Exercise prompt>
Write the entries out again in full and unchanged, dropping every image.

Supplied data>
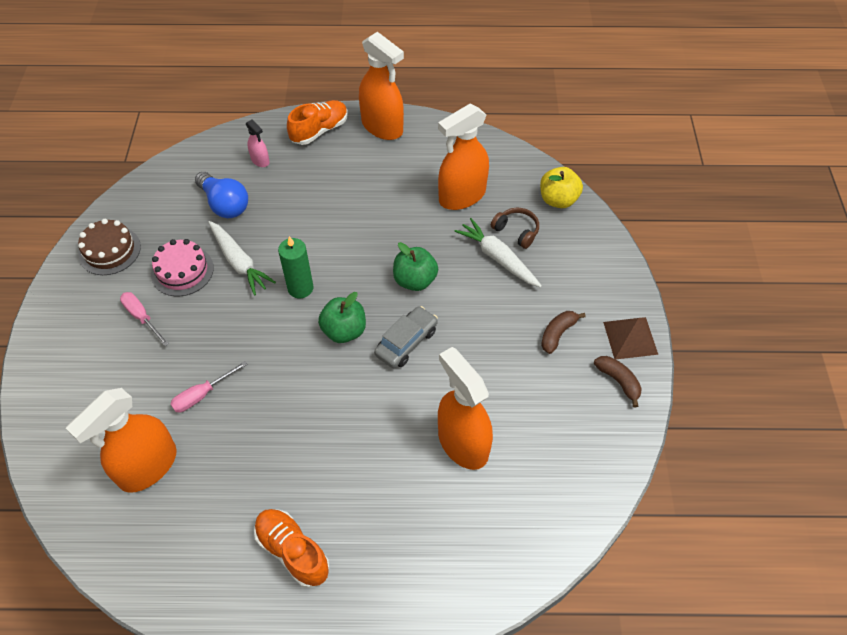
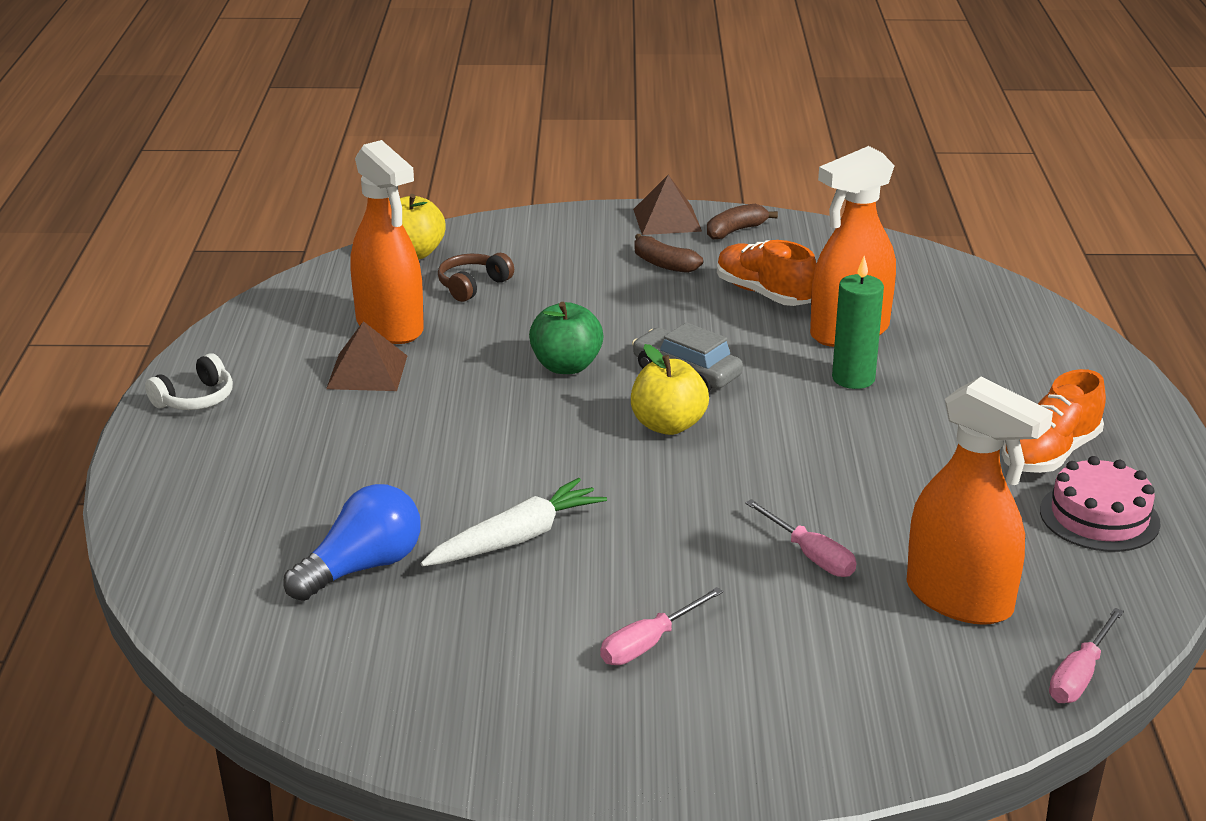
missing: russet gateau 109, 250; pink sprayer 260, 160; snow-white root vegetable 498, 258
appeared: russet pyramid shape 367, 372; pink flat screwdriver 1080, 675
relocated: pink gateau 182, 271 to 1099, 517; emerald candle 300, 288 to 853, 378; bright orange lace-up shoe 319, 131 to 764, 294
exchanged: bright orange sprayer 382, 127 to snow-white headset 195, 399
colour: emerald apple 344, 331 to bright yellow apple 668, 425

Exercise result>
missing: russet gateau 109, 250; pink sprayer 260, 160; snow-white root vegetable 498, 258
appeared: russet pyramid shape 367, 372; pink flat screwdriver 1080, 675
relocated: pink gateau 182, 271 to 1099, 517; emerald candle 300, 288 to 853, 378; bright orange lace-up shoe 319, 131 to 764, 294
exchanged: bright orange sprayer 382, 127 to snow-white headset 195, 399
colour: emerald apple 344, 331 to bright yellow apple 668, 425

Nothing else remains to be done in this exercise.